* _Your task_
Copy, in full, each line of the material that holds the word "bear".

* _Provided data_
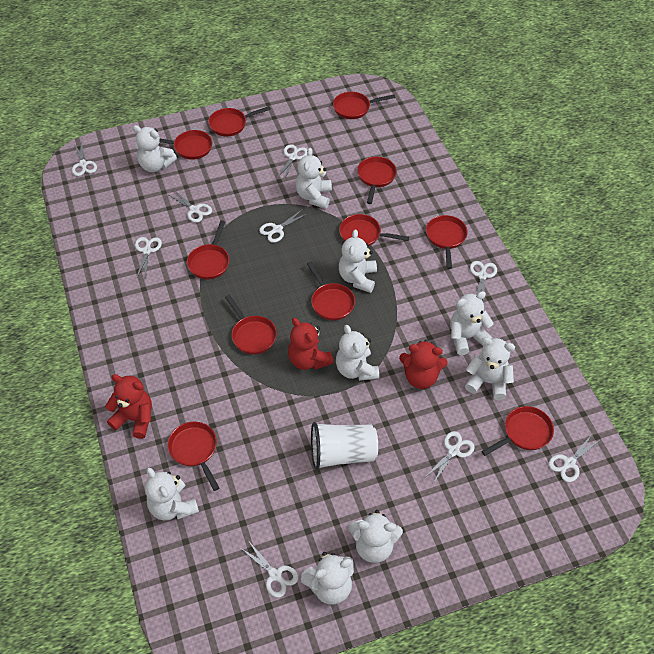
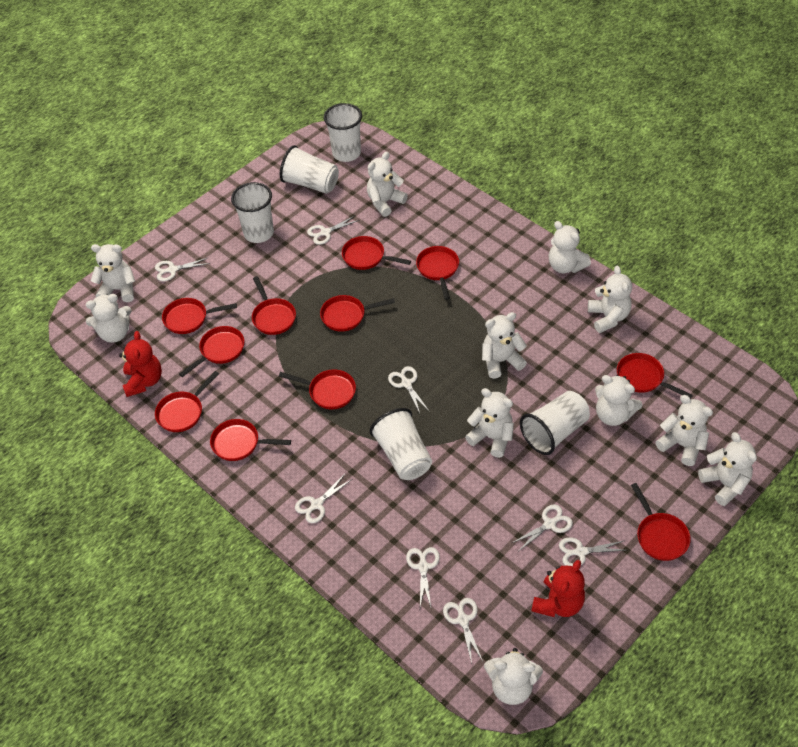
red teddy bear: 3 -> 2
white cup: 1 -> 5
white scissors: 9 -> 8
white teddy bear: 9 -> 11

* _Answer for this exercise_
red teddy bear: 3 -> 2
white teddy bear: 9 -> 11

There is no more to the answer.